- [Given entries]
————————
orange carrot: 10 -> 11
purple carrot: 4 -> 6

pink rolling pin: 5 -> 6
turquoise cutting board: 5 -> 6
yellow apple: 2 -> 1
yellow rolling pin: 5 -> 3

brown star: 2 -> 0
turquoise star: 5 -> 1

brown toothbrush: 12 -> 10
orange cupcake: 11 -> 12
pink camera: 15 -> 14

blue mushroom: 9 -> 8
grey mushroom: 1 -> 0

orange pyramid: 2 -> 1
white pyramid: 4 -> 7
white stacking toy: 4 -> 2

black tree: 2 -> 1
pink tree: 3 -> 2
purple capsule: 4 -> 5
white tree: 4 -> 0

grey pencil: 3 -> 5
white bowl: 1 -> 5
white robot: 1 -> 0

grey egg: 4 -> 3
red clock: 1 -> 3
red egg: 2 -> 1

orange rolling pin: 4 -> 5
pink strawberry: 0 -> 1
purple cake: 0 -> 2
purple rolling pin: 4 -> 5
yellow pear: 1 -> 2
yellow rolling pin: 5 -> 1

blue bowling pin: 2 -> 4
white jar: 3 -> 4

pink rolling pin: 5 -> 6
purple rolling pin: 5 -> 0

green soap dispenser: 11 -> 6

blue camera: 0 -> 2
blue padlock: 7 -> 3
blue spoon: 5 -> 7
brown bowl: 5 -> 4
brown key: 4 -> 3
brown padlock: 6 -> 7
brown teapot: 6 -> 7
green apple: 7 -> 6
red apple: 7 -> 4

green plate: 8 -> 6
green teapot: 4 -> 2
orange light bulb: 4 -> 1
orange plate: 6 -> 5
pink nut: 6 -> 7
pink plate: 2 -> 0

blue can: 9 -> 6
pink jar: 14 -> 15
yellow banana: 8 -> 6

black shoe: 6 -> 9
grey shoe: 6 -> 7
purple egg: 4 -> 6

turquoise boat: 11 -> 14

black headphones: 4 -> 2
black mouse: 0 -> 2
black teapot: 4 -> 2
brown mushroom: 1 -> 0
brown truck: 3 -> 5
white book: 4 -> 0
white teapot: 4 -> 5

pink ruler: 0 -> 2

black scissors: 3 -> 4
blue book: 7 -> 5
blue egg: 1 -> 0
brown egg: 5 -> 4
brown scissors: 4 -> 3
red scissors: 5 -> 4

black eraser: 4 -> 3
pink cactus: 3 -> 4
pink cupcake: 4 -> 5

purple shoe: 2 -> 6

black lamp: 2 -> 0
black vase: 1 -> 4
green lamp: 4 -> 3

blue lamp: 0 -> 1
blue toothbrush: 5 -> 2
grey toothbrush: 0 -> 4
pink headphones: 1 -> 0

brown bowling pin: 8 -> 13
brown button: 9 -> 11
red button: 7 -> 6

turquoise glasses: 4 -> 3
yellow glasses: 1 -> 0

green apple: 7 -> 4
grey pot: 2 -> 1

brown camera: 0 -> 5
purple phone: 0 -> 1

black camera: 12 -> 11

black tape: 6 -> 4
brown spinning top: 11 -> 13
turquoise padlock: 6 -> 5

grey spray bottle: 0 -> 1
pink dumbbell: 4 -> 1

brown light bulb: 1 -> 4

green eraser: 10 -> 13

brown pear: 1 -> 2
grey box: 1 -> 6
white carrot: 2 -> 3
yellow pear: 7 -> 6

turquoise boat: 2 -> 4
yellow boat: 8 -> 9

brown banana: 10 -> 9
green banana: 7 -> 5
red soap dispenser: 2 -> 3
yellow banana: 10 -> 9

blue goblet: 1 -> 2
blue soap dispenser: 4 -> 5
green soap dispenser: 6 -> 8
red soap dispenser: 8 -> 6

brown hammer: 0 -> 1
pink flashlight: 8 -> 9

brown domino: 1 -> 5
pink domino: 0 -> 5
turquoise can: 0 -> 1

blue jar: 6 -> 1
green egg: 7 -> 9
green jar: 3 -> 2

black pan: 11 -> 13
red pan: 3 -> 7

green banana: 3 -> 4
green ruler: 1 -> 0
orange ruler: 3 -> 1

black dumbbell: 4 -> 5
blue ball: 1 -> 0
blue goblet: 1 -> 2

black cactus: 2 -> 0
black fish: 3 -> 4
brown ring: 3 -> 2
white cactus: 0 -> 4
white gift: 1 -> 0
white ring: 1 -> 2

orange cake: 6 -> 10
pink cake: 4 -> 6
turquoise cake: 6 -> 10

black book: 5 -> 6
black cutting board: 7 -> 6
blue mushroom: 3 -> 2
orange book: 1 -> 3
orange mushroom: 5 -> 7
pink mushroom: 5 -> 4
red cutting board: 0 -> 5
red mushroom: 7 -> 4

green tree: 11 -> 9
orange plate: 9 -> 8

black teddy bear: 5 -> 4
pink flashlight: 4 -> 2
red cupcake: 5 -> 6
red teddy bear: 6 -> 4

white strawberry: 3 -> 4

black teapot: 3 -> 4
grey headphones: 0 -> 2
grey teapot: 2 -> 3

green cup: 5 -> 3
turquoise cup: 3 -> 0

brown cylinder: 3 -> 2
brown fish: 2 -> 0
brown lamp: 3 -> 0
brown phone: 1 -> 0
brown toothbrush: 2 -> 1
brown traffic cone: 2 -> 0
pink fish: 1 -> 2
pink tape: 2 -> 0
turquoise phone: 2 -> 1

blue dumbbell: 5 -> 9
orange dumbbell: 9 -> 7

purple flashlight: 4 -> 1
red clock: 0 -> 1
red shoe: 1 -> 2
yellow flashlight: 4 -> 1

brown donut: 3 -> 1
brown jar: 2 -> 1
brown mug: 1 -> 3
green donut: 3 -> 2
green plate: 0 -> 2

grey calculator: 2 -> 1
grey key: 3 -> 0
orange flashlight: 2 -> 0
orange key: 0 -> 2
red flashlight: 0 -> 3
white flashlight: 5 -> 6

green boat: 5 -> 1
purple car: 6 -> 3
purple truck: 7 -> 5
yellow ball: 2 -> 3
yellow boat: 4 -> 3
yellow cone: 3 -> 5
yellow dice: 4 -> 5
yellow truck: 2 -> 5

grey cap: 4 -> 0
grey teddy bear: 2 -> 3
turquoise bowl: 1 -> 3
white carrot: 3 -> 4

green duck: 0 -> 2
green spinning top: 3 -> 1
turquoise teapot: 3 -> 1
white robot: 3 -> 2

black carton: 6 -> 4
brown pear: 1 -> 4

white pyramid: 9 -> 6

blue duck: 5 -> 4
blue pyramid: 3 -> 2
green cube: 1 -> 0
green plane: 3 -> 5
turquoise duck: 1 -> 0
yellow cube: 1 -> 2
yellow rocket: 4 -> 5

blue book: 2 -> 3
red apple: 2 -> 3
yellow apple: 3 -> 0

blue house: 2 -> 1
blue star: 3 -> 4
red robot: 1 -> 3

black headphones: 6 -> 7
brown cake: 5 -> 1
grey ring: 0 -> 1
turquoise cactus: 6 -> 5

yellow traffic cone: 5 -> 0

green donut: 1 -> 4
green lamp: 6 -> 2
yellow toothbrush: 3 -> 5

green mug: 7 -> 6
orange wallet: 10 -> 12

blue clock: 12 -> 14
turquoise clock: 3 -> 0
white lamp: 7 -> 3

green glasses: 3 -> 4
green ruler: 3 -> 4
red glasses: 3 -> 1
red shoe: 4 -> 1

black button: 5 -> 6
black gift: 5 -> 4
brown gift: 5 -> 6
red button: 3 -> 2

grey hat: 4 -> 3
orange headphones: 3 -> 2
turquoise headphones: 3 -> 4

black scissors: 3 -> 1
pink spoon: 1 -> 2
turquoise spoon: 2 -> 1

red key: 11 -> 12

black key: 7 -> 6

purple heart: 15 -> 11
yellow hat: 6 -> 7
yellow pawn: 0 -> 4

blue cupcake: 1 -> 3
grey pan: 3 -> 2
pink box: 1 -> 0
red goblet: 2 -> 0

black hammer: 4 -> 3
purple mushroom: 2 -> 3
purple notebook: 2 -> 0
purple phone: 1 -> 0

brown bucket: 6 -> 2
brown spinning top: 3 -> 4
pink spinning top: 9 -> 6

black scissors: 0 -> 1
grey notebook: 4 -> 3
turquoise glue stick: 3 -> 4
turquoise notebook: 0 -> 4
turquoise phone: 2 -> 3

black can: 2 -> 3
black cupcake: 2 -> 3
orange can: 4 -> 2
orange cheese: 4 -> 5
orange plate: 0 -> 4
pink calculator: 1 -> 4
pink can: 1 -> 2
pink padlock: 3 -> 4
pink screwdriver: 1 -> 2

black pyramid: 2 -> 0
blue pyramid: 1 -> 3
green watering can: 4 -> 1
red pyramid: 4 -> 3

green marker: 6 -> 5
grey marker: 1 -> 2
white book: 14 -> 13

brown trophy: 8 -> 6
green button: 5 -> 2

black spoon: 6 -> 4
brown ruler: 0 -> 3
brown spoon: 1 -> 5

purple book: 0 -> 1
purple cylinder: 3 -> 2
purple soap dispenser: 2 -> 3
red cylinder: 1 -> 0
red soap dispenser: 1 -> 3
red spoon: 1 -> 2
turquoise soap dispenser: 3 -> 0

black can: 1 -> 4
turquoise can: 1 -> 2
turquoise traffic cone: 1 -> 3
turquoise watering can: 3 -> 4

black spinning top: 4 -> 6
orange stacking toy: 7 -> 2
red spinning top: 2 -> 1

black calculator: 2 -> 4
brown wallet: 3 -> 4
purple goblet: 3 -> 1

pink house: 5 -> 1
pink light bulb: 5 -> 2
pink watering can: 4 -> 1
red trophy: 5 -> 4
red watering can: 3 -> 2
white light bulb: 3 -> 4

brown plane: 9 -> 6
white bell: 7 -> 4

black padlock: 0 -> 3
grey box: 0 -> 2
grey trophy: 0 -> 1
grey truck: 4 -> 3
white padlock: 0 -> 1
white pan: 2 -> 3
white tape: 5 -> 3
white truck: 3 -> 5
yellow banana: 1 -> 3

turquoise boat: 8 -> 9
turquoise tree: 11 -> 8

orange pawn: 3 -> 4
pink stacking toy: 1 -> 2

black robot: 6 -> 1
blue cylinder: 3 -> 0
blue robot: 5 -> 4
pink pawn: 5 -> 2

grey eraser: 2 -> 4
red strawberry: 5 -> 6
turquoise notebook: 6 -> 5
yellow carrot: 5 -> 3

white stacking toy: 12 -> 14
————————
Working from the material above, retype exactly the lines from the one with "yellow banana: 10 -> 9" through the one with "brown phone: 1 -> 0", both included, and only those lines.

- [Exercise answer]
yellow banana: 10 -> 9

blue goblet: 1 -> 2
blue soap dispenser: 4 -> 5
green soap dispenser: 6 -> 8
red soap dispenser: 8 -> 6

brown hammer: 0 -> 1
pink flashlight: 8 -> 9

brown domino: 1 -> 5
pink domino: 0 -> 5
turquoise can: 0 -> 1

blue jar: 6 -> 1
green egg: 7 -> 9
green jar: 3 -> 2

black pan: 11 -> 13
red pan: 3 -> 7

green banana: 3 -> 4
green ruler: 1 -> 0
orange ruler: 3 -> 1

black dumbbell: 4 -> 5
blue ball: 1 -> 0
blue goblet: 1 -> 2

black cactus: 2 -> 0
black fish: 3 -> 4
brown ring: 3 -> 2
white cactus: 0 -> 4
white gift: 1 -> 0
white ring: 1 -> 2

orange cake: 6 -> 10
pink cake: 4 -> 6
turquoise cake: 6 -> 10

black book: 5 -> 6
black cutting board: 7 -> 6
blue mushroom: 3 -> 2
orange book: 1 -> 3
orange mushroom: 5 -> 7
pink mushroom: 5 -> 4
red cutting board: 0 -> 5
red mushroom: 7 -> 4

green tree: 11 -> 9
orange plate: 9 -> 8

black teddy bear: 5 -> 4
pink flashlight: 4 -> 2
red cupcake: 5 -> 6
red teddy bear: 6 -> 4

white strawberry: 3 -> 4

black teapot: 3 -> 4
grey headphones: 0 -> 2
grey teapot: 2 -> 3

green cup: 5 -> 3
turquoise cup: 3 -> 0

brown cylinder: 3 -> 2
brown fish: 2 -> 0
brown lamp: 3 -> 0
brown phone: 1 -> 0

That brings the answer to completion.